[Problem]
Only the lines from the one holding "black L-shape at" to the final line of the material below belong in the answer, transcribed exactly.

[Material for this task]
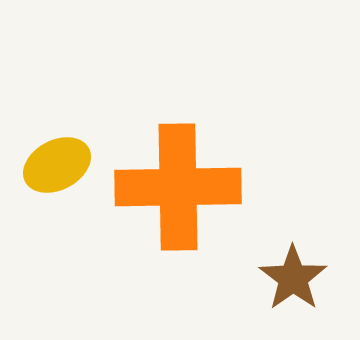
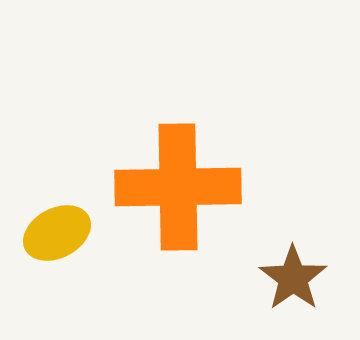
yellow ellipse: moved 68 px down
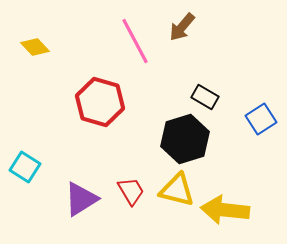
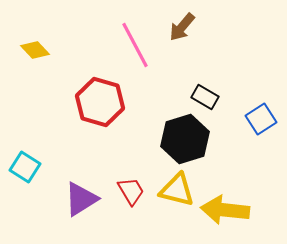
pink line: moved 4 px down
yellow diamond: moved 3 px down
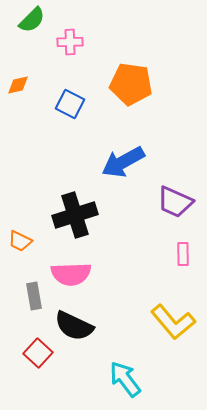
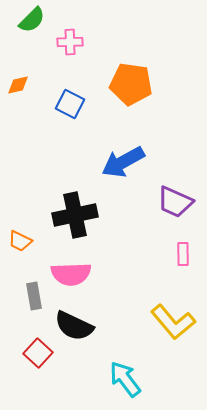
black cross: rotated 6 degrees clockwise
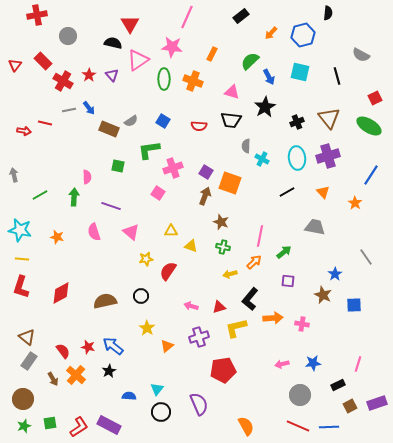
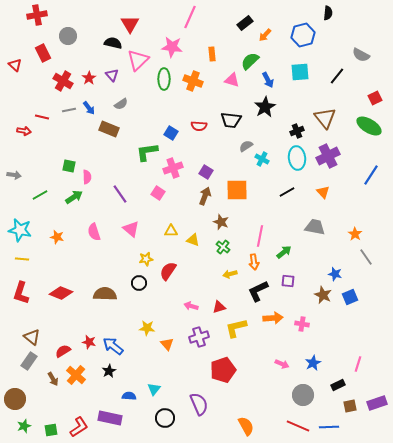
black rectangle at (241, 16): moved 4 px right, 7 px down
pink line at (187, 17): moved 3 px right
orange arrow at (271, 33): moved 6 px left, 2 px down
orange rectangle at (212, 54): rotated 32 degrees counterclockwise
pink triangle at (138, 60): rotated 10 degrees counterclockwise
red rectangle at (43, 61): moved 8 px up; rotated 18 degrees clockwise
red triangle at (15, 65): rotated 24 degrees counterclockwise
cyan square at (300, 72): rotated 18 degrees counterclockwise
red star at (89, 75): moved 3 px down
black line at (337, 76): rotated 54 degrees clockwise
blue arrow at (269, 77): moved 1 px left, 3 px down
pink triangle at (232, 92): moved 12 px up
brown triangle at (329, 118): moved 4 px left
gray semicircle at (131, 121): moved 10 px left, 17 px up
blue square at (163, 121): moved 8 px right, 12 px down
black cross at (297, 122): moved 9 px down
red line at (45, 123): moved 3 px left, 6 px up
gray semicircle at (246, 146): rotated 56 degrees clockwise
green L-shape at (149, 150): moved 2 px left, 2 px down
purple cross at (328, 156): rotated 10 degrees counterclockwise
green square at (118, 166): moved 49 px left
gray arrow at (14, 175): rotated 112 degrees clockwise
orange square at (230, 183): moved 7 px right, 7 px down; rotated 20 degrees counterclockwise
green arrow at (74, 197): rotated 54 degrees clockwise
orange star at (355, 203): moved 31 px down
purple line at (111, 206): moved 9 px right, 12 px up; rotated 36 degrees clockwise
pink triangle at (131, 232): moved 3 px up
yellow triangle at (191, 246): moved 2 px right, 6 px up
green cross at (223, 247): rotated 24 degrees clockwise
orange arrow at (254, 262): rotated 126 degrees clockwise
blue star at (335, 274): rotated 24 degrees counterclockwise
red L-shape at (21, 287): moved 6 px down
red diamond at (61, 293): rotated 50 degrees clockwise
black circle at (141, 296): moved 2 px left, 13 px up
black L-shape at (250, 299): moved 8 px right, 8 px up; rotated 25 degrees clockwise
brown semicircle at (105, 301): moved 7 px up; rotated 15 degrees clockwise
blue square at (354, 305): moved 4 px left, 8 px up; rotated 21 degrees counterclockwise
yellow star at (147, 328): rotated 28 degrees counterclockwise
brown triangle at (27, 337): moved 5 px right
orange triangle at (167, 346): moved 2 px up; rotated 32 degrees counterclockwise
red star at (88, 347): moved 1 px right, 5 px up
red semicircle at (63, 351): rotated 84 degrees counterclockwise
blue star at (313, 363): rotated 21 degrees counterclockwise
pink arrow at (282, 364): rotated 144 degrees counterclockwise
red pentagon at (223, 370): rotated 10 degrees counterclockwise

[Task result]
black L-shape at (250, 299): moved 8 px right, 8 px up; rotated 25 degrees clockwise
brown semicircle at (105, 301): moved 7 px up; rotated 15 degrees clockwise
blue square at (354, 305): moved 4 px left, 8 px up; rotated 21 degrees counterclockwise
yellow star at (147, 328): rotated 28 degrees counterclockwise
brown triangle at (27, 337): moved 5 px right
orange triangle at (167, 346): moved 2 px up; rotated 32 degrees counterclockwise
red star at (88, 347): moved 1 px right, 5 px up
red semicircle at (63, 351): rotated 84 degrees counterclockwise
blue star at (313, 363): rotated 21 degrees counterclockwise
pink arrow at (282, 364): rotated 144 degrees counterclockwise
red pentagon at (223, 370): rotated 10 degrees counterclockwise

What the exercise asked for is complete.